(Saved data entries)
*** Block opens ***

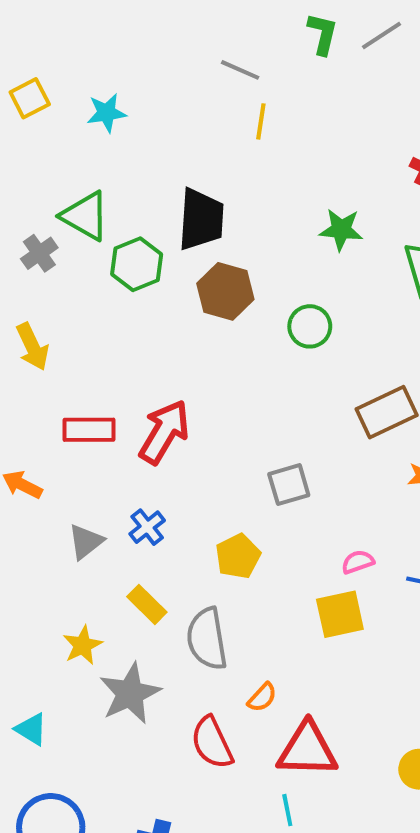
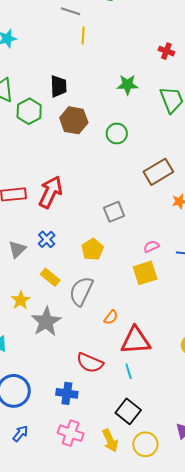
black trapezoid: (201, 219) -> (59, 86), size x0.7
gray semicircle: (207, 639) -> (81, 291), turned 40
red semicircle: (212, 743) -> (90, 363), moved, turned -36

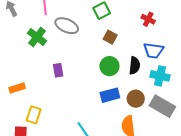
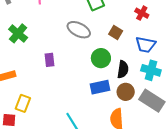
gray ellipse: (67, 26) -> (79, 30), moved
green cross: (37, 37) -> (18, 33), moved
brown square: (110, 37) -> (116, 33), moved
black semicircle: (135, 66) -> (123, 69), moved

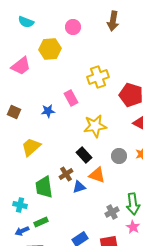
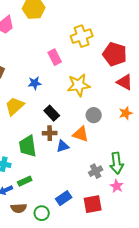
blue star: (48, 111) -> (35, 83), moved
black rectangle: (84, 155) -> (52, 113), moved
gray circle: (119, 156) -> (94, 115), moved
brown cross: (66, 174) -> (50, 133), turned 32

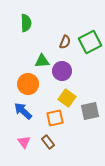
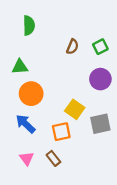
green square: (90, 42) -> (100, 47), size x0.6
green triangle: (42, 61) -> (20, 67), moved
purple circle: (62, 71) -> (100, 79), moved

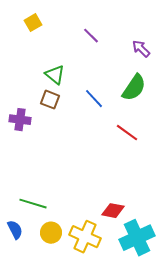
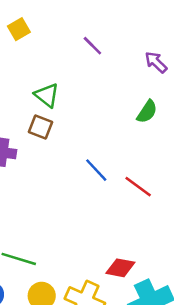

*** Block closes ***

**WHAT IS NEEDED**
Retype the records in full. Do not carry over the images.

**EXERCISE RESULT**
black trapezoid: (201, 219) -> (59, 86), size x0.7
gray semicircle: (207, 639) -> (81, 291), turned 40
red semicircle: (212, 743) -> (90, 363), moved, turned -36

gray ellipse: (67, 26) -> (79, 30), moved
green cross: (37, 37) -> (18, 33), moved
brown square: (110, 37) -> (116, 33), moved
black semicircle: (135, 66) -> (123, 69), moved

blue star: (48, 111) -> (35, 83), moved
black rectangle: (84, 155) -> (52, 113), moved
gray circle: (119, 156) -> (94, 115), moved
brown cross: (66, 174) -> (50, 133), turned 32

green square: (90, 42) -> (100, 47), size x0.6
green triangle: (42, 61) -> (20, 67), moved
purple circle: (62, 71) -> (100, 79), moved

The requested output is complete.